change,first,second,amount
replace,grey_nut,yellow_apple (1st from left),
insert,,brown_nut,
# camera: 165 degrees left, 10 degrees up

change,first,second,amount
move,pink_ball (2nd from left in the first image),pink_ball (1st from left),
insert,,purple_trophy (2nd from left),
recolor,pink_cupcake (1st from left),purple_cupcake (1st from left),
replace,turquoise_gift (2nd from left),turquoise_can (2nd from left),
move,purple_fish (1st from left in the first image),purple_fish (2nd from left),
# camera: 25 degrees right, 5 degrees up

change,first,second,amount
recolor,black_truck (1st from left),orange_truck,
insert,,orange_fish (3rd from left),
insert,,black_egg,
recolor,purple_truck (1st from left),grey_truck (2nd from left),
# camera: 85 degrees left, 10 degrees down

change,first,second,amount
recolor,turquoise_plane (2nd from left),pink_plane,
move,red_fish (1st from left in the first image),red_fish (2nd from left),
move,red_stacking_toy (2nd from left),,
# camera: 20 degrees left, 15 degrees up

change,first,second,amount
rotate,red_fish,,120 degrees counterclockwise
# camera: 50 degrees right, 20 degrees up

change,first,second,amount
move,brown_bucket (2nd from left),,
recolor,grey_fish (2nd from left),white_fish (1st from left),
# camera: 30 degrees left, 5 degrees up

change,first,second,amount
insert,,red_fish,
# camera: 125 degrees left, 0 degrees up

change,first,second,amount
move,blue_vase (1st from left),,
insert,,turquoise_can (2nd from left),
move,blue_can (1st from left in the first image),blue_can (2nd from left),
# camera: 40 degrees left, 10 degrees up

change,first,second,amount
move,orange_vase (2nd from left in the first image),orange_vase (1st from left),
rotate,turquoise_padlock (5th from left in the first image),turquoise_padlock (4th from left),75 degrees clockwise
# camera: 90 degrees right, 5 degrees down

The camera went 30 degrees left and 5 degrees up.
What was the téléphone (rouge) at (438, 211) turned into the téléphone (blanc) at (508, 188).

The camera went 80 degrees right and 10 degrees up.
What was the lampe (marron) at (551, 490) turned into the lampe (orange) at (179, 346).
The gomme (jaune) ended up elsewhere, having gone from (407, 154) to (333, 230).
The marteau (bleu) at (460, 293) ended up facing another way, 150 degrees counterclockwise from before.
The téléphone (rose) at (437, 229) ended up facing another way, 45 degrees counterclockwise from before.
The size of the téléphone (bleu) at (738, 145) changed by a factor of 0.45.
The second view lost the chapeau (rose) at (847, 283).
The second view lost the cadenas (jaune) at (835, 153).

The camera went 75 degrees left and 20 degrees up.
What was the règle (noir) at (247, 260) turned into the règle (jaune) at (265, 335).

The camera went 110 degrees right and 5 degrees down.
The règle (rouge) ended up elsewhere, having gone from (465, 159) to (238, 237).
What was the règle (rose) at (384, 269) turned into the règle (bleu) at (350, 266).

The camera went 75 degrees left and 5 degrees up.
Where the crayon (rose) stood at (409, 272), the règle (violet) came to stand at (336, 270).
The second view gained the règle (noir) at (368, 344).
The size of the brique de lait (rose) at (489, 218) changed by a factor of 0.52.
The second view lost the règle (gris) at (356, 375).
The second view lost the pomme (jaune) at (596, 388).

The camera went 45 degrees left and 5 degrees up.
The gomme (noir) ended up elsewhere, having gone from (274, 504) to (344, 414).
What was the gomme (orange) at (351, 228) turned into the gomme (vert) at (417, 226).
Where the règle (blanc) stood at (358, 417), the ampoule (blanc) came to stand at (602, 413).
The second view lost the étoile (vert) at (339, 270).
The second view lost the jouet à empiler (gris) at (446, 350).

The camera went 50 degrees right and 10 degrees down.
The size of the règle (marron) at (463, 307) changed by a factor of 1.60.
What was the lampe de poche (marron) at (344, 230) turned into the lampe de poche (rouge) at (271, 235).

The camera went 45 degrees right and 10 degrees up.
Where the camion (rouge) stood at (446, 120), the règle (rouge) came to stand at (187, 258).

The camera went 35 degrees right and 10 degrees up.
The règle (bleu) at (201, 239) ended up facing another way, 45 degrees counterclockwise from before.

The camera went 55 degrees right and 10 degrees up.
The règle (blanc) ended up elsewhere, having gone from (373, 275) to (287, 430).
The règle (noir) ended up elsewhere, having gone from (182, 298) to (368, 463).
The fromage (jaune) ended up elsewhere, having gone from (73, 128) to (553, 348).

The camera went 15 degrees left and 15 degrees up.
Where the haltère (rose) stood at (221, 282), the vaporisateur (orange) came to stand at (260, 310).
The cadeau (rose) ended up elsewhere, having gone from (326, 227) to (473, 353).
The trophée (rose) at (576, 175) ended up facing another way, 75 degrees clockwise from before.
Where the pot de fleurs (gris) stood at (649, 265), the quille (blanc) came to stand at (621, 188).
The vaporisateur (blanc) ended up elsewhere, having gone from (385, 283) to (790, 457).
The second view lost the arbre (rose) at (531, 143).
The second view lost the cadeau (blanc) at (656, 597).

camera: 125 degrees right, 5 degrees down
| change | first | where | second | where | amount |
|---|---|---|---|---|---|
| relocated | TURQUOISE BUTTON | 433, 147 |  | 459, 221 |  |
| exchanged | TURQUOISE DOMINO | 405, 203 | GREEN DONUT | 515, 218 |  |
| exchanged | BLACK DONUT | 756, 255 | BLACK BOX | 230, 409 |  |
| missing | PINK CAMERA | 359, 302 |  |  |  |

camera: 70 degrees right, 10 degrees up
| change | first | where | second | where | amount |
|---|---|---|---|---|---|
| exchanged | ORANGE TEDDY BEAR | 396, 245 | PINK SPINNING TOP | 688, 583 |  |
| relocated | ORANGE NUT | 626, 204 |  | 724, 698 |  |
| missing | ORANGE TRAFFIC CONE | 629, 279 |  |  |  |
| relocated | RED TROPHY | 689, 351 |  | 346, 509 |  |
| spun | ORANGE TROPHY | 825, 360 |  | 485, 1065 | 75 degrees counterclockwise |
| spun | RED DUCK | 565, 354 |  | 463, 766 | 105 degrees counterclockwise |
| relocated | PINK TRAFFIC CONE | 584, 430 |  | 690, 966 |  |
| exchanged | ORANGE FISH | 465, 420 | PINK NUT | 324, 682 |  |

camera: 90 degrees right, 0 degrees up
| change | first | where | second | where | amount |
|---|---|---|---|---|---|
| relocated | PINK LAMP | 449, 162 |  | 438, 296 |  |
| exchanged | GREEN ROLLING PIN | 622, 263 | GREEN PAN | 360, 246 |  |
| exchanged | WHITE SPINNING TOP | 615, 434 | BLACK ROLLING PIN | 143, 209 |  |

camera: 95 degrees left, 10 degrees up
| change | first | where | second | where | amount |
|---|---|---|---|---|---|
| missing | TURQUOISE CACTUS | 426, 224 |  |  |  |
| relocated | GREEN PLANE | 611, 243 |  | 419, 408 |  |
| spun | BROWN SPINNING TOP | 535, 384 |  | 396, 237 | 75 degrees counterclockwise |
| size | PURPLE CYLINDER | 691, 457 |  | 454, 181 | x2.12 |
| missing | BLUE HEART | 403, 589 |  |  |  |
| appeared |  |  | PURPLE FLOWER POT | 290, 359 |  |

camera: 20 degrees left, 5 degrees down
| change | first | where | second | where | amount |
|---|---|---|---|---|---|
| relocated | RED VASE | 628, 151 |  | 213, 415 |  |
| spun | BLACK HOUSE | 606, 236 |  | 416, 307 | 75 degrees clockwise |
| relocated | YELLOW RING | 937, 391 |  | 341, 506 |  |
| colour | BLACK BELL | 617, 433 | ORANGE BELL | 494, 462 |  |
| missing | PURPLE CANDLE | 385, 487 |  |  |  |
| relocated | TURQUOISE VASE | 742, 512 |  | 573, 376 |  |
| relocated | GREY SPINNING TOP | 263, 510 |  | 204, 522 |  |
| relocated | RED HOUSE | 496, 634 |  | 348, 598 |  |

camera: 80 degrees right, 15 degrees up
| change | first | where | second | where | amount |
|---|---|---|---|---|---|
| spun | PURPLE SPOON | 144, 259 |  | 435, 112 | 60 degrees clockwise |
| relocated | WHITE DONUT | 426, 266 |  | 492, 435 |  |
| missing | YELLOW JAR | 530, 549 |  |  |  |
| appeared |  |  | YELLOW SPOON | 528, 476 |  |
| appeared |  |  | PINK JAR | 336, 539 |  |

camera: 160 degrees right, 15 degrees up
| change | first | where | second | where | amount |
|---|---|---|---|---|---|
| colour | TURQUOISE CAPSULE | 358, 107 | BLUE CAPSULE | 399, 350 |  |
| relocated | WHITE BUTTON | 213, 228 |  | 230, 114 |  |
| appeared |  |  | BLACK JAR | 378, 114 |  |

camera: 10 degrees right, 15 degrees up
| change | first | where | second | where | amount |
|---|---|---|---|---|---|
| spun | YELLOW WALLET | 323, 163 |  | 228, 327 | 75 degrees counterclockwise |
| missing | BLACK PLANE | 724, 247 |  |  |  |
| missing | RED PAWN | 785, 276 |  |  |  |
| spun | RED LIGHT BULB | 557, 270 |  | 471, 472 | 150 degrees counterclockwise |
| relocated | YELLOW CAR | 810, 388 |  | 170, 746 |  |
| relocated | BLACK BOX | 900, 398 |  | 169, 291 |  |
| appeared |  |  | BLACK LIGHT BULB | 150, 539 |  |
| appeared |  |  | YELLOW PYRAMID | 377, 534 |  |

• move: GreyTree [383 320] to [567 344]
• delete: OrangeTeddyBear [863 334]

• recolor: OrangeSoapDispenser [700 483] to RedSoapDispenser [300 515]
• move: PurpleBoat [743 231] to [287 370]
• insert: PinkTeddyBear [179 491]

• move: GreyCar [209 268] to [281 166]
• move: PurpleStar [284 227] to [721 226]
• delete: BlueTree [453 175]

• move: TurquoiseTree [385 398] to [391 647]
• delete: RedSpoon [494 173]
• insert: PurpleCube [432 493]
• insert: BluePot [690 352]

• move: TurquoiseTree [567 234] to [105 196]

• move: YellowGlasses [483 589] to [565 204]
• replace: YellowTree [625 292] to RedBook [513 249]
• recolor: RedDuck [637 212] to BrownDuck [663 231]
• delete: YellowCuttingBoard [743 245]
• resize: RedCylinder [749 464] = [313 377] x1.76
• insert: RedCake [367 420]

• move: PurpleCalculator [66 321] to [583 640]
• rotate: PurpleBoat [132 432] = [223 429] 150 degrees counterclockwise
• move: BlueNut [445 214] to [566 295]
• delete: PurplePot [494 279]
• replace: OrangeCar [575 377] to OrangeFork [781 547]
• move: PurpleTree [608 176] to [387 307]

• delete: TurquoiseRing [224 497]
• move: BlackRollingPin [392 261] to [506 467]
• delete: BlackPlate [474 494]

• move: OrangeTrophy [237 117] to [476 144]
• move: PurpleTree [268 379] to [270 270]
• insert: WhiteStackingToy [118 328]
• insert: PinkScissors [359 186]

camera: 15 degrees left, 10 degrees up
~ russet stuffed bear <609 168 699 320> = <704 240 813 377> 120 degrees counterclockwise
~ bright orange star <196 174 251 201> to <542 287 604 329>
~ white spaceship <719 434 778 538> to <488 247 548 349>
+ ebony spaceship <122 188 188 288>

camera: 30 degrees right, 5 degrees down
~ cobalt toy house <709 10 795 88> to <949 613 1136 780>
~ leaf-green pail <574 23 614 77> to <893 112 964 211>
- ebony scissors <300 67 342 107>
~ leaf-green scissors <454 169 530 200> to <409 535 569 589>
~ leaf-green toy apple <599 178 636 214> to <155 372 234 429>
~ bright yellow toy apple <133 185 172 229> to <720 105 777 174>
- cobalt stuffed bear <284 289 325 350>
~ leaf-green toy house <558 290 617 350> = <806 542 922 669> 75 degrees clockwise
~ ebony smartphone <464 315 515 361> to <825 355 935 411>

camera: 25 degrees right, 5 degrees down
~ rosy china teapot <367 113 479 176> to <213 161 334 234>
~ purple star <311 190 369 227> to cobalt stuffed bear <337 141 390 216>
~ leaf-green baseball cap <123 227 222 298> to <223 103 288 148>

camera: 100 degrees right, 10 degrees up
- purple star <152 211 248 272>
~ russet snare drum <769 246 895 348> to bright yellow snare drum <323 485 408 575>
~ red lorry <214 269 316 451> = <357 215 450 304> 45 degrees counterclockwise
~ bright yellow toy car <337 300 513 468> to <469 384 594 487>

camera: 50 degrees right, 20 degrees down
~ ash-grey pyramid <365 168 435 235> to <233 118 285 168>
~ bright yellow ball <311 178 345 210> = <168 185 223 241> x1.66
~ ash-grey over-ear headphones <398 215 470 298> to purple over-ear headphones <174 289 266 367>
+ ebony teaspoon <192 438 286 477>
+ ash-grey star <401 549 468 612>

» **WHAT THE TASK ASKS**: Find each line in the records above that contains "PurpleBoat", and copy it.

» **PROBLEM SOLUTION**:
• move: PurpleBoat [743 231] to [287 370]
• rotate: PurpleBoat [132 432] = [223 429] 150 degrees counterclockwise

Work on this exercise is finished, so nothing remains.